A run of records
*****

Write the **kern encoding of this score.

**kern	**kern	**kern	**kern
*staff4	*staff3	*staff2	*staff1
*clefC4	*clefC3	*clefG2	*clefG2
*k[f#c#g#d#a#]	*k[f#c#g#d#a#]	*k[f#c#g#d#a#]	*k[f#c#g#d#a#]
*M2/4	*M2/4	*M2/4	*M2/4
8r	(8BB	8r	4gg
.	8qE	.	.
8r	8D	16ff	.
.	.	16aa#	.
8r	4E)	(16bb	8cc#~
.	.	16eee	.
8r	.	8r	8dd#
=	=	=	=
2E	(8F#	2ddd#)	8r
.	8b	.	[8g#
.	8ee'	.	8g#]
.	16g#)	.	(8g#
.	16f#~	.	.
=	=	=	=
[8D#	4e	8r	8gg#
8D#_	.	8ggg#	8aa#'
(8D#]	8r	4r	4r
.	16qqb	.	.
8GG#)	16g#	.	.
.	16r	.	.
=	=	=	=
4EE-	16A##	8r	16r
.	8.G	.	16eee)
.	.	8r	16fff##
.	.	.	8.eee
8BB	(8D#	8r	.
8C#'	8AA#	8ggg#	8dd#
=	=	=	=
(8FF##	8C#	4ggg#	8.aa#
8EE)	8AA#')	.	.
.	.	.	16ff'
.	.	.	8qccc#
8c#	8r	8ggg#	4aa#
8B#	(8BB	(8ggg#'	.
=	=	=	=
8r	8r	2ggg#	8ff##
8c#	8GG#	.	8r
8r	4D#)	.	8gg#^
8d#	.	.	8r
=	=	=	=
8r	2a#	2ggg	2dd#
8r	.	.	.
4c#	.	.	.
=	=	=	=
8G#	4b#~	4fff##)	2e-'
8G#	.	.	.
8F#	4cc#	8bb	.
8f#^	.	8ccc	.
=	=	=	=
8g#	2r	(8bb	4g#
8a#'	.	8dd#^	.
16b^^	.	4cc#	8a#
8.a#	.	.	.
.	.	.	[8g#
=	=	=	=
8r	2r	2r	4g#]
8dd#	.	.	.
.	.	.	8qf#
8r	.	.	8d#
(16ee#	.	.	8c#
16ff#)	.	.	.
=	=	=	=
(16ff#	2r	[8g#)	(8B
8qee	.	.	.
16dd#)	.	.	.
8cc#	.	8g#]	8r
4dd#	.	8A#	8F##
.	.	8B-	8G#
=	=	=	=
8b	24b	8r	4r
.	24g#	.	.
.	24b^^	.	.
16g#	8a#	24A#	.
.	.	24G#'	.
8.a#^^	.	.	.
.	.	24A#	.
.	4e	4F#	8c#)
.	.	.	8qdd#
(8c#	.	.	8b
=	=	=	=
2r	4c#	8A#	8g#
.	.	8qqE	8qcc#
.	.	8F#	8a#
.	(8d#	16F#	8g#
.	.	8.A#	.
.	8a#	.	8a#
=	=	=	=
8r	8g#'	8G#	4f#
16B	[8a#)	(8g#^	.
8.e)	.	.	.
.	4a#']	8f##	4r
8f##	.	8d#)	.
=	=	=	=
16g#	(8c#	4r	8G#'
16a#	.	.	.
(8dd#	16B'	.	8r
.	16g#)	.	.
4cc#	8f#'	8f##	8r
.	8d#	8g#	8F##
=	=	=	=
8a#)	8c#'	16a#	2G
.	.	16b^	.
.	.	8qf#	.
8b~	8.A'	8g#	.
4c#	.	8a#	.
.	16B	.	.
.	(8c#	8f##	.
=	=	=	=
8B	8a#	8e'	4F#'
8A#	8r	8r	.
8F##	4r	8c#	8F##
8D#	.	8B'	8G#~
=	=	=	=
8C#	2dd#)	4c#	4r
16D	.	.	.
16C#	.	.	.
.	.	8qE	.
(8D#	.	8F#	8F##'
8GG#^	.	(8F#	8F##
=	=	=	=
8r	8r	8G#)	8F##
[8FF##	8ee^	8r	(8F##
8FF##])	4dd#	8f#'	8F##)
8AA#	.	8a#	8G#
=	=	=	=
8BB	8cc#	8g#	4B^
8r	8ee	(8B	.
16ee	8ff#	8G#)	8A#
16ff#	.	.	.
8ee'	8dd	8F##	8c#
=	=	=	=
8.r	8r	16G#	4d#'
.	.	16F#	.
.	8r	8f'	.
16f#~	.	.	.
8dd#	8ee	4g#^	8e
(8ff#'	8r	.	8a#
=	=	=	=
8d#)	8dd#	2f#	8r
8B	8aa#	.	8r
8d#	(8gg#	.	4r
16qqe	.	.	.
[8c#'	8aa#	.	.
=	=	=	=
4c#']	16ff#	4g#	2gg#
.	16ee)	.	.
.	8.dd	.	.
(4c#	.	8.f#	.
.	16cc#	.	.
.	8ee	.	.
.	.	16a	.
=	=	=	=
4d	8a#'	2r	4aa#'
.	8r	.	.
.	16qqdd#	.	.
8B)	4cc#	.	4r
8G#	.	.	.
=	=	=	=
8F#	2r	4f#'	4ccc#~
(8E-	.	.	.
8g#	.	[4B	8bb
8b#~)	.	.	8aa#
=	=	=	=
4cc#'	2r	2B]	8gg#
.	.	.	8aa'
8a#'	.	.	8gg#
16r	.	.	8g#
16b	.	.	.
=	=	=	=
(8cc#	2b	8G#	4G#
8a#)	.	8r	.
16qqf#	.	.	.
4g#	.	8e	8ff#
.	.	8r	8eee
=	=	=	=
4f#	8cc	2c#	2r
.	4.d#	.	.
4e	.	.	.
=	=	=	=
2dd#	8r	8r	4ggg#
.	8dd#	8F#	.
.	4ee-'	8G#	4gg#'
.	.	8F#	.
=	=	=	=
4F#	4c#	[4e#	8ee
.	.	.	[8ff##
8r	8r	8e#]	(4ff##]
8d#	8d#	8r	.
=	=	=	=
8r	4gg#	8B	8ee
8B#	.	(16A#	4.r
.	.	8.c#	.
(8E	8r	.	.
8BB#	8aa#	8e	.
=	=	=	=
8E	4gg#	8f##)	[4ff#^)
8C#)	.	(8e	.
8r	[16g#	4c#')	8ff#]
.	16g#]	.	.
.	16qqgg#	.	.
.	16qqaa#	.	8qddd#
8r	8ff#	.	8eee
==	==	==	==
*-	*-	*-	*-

*****

→ **INSTRUCTIONS FOR THE TASK**: Count how many lines of the material above contain the string "kern", matching case exactly, and reply with only that number.

→ **ANSWER TO THE TASK**: 2